* [Required task]
Report how many lines in the items below contain the string "tuplet". Give only the number.

(Stored entries)

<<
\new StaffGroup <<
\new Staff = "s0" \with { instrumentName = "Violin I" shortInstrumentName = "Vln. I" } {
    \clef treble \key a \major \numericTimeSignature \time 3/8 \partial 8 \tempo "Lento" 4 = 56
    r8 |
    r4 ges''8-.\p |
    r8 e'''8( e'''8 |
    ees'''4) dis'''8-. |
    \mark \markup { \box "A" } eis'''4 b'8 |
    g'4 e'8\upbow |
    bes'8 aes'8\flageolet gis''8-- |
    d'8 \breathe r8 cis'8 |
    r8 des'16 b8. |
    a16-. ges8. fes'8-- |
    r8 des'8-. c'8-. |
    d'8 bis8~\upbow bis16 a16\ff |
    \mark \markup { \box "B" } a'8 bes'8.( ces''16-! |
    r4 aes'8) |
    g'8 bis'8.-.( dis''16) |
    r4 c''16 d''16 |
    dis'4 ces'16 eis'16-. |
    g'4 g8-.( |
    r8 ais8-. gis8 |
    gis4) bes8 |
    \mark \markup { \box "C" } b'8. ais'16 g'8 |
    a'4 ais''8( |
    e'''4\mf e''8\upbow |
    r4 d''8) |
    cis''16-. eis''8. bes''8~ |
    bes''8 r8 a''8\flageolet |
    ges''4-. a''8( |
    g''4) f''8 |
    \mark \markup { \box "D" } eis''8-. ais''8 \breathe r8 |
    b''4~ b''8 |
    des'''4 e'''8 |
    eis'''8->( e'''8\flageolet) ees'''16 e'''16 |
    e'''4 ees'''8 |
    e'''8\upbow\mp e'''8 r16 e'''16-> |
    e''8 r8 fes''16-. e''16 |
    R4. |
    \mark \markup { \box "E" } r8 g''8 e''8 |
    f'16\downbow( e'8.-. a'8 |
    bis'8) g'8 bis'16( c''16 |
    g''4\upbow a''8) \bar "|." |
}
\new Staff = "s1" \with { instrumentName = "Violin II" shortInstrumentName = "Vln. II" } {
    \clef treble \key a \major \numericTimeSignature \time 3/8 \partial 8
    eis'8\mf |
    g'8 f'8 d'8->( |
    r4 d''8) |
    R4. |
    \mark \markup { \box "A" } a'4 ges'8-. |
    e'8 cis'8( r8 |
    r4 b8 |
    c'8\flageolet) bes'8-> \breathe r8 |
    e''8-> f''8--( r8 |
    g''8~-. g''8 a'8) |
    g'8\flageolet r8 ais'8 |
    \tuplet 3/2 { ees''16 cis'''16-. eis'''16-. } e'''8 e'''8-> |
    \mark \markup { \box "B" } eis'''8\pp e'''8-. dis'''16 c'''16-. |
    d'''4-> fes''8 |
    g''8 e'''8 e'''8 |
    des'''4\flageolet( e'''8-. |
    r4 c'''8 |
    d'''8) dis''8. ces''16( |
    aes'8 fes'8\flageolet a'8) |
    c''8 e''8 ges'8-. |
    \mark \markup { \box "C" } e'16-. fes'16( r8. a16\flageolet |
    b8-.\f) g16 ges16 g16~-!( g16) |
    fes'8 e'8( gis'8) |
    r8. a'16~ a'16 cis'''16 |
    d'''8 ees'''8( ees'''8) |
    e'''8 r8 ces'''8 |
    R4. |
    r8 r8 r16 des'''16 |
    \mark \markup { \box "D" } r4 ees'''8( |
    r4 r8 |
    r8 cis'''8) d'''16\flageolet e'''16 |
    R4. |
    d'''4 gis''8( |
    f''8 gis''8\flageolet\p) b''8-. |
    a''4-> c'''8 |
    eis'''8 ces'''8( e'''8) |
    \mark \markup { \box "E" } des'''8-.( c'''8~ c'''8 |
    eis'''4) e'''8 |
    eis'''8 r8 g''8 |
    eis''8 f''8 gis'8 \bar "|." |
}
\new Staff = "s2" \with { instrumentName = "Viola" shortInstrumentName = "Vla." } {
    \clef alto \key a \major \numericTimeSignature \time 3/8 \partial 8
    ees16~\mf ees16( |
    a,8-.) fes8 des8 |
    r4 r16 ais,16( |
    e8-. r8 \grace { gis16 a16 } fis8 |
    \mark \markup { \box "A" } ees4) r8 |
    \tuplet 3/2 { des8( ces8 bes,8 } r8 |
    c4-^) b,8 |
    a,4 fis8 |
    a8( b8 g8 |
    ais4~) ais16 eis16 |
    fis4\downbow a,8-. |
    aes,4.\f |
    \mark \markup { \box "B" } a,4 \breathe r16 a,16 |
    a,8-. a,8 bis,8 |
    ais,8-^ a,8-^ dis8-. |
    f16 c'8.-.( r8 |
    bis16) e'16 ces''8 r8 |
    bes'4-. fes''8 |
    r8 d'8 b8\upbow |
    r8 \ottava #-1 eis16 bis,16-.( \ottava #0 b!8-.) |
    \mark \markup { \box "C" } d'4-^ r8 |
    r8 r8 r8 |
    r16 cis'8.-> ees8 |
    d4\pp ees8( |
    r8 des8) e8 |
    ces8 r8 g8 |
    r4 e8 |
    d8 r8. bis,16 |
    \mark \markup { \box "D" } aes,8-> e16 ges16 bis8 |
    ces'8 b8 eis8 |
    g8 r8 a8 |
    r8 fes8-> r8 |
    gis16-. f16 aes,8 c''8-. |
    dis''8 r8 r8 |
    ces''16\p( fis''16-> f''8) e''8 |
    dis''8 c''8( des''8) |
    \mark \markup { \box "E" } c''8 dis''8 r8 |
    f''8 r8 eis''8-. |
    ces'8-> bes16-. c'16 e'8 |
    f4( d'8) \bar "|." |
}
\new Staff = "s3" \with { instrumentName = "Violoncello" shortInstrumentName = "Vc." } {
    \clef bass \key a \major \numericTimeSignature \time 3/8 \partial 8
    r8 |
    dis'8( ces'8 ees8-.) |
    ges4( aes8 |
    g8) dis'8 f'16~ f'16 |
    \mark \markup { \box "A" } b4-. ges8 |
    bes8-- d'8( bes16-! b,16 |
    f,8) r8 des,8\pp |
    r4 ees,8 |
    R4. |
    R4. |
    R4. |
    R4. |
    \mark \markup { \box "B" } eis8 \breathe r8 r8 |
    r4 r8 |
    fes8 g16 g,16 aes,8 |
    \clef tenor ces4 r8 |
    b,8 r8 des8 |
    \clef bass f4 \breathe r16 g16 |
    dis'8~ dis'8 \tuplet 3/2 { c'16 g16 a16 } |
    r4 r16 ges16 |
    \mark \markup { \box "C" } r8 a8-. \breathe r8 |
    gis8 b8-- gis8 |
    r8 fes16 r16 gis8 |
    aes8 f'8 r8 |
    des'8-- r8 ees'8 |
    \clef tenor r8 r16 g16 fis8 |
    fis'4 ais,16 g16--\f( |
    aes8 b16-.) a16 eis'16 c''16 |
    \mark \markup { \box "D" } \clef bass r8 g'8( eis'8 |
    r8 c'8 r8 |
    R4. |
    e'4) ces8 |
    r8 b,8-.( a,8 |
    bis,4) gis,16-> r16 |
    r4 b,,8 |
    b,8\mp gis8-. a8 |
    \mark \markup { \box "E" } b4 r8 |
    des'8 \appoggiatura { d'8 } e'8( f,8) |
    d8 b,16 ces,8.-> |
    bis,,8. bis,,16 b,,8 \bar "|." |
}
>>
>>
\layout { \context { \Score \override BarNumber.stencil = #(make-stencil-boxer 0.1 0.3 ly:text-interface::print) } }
==
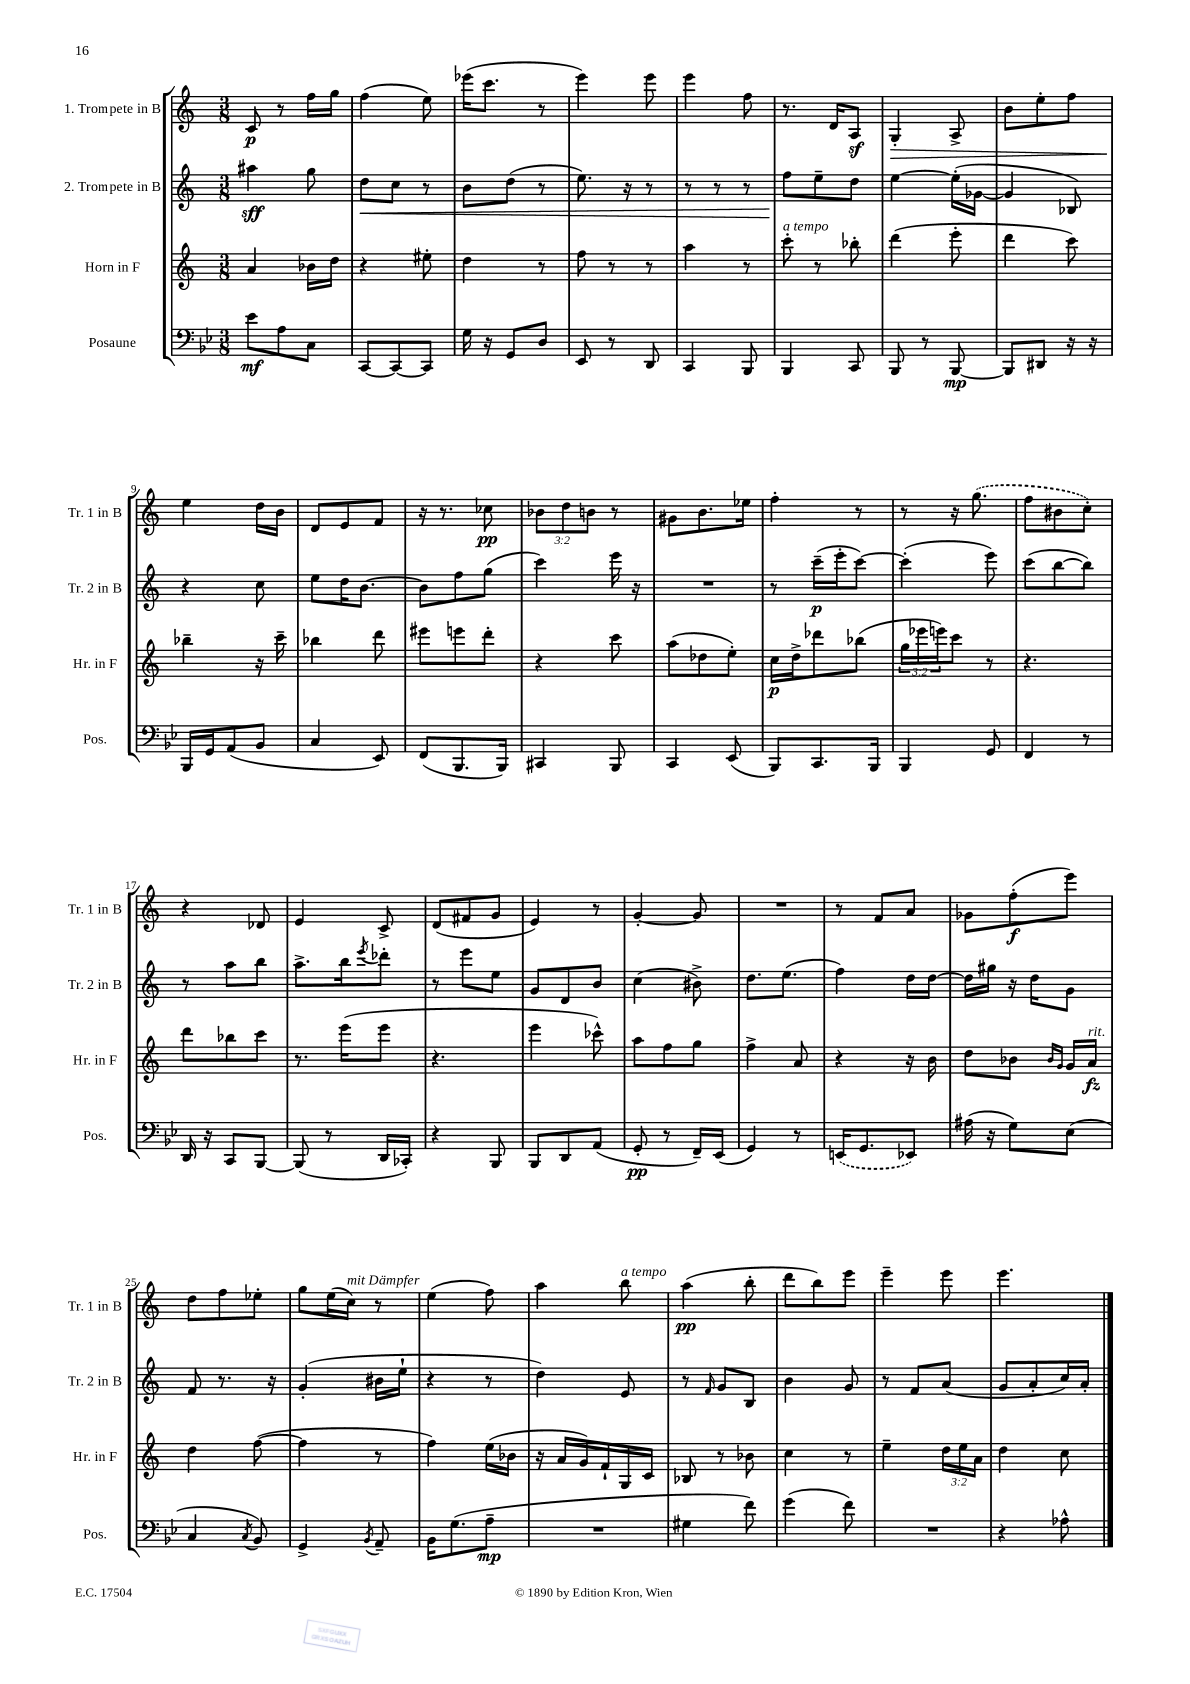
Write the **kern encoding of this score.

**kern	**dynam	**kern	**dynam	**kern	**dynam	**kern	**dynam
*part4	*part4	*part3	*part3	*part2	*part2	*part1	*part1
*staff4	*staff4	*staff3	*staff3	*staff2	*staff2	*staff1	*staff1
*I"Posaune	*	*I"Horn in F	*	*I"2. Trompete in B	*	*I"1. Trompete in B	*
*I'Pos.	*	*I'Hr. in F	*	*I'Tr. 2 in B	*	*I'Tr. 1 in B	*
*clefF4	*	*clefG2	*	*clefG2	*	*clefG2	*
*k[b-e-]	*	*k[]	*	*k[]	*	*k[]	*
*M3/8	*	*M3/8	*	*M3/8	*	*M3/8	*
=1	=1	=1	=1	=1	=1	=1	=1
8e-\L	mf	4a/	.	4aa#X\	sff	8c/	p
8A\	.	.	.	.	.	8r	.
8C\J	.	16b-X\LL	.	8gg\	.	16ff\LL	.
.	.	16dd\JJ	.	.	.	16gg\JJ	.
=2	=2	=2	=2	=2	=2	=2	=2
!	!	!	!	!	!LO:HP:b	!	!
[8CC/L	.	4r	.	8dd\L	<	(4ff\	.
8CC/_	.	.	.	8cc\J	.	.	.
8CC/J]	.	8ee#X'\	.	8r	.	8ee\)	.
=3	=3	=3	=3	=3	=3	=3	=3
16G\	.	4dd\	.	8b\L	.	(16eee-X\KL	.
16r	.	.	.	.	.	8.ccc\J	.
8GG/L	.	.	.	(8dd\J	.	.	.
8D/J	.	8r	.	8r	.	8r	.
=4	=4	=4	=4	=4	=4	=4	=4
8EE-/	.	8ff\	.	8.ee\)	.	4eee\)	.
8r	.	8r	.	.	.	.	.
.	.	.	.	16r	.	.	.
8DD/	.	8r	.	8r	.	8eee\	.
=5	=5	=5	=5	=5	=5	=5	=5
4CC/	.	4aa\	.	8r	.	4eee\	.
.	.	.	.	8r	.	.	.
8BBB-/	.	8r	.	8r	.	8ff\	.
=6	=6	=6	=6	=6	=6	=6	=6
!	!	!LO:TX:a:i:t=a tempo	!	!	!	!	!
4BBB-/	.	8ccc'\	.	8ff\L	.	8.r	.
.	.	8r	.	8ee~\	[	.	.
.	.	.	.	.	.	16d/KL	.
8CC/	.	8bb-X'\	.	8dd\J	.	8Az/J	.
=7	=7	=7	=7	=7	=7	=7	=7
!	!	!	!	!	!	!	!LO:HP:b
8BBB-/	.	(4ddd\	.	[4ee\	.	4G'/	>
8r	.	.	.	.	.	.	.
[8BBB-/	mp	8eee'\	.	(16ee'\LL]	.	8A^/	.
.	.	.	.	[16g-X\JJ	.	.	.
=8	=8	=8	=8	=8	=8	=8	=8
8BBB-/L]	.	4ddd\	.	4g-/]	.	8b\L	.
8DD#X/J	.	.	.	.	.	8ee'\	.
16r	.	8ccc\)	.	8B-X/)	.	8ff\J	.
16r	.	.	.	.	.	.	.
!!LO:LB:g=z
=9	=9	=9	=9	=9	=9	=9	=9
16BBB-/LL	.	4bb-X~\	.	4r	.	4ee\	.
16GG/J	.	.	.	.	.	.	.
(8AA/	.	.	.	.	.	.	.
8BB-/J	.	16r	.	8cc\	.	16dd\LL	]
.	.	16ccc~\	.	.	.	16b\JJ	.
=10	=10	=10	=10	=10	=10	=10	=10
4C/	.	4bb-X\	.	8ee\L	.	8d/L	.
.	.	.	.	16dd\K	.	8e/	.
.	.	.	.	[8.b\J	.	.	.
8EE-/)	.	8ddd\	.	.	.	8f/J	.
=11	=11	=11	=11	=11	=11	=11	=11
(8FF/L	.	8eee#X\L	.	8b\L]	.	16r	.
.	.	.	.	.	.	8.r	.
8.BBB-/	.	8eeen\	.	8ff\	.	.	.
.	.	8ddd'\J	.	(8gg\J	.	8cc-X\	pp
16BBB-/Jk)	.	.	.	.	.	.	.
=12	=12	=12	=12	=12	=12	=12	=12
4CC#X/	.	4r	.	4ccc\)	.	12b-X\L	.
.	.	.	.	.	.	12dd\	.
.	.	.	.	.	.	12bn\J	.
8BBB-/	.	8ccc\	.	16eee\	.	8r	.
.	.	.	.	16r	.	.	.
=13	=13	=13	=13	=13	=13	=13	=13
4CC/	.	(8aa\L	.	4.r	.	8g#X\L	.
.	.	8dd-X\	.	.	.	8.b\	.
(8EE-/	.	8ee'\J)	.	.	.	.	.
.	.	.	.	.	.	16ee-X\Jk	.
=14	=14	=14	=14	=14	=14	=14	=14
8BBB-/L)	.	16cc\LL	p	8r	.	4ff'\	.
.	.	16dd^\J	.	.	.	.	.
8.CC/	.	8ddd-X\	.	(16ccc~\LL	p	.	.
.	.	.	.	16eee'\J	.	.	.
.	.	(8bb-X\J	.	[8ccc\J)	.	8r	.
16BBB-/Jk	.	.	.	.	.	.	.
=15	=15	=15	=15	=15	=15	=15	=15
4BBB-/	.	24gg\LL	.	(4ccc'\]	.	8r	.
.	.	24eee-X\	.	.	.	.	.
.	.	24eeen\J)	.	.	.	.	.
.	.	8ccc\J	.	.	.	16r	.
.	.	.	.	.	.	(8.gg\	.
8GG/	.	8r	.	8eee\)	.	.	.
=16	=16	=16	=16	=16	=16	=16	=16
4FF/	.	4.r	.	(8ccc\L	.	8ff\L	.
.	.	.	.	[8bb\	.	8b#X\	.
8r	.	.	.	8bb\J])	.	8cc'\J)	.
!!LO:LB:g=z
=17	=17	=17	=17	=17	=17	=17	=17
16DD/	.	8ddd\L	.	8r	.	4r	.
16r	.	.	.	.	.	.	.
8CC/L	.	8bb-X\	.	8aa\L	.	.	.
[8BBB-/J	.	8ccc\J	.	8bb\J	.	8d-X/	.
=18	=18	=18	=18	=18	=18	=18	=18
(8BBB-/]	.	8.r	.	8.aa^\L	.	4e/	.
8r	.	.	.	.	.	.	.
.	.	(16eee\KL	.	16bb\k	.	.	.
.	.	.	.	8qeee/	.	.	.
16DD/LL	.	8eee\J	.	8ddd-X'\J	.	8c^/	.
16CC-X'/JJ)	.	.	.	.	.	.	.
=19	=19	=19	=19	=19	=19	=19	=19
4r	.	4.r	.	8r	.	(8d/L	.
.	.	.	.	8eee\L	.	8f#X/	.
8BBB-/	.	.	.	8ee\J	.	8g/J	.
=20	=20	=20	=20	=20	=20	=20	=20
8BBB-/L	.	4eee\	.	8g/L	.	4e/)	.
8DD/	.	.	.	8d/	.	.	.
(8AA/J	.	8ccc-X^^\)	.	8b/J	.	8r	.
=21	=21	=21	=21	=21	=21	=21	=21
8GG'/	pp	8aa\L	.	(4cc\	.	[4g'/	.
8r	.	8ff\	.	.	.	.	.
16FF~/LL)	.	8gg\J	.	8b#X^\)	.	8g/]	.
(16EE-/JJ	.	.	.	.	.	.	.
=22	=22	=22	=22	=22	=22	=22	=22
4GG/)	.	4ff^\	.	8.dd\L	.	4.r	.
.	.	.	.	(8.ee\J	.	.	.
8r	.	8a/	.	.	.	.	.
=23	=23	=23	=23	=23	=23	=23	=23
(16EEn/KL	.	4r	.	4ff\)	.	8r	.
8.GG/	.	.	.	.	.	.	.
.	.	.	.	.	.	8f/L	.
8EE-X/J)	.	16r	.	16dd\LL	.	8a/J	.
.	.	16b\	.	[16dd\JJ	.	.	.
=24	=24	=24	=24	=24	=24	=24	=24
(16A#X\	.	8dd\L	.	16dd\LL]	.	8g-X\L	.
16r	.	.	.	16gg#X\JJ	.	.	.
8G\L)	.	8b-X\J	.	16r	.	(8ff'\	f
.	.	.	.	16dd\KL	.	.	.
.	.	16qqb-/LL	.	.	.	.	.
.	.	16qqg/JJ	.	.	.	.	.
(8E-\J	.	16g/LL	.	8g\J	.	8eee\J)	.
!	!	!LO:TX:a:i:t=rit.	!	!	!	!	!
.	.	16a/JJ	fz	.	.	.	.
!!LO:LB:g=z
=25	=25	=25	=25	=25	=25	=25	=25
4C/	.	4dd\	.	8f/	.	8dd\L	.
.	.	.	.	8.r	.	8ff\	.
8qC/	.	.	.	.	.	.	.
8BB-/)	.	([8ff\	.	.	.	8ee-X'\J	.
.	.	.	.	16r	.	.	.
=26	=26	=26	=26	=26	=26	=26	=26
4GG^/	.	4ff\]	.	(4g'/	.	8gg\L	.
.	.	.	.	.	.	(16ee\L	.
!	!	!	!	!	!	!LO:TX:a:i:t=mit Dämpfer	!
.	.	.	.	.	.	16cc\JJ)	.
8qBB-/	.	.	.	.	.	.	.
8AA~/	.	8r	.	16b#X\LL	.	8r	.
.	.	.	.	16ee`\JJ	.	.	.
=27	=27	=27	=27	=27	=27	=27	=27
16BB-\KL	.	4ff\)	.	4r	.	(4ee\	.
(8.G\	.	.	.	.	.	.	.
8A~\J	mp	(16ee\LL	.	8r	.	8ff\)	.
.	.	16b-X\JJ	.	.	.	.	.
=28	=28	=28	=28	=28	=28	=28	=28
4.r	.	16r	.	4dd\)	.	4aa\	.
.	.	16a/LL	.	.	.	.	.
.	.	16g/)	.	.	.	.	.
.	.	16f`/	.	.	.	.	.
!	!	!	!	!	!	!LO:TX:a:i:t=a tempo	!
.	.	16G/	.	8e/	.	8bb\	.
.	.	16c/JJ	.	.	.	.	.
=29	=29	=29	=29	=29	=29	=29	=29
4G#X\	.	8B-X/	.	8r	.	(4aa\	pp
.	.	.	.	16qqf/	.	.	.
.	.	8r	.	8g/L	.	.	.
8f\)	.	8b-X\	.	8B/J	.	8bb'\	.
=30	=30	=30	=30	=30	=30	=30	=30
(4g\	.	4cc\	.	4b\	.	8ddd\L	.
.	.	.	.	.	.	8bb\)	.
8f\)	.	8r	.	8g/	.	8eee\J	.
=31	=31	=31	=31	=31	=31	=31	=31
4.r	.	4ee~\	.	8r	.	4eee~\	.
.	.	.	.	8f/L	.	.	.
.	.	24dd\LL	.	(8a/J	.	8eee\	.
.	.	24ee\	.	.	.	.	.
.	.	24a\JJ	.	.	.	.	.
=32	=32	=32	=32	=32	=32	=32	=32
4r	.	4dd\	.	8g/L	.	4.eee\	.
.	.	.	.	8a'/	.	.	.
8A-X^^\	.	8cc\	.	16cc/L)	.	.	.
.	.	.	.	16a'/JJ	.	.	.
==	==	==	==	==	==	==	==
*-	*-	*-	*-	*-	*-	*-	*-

* [Exercise result]
3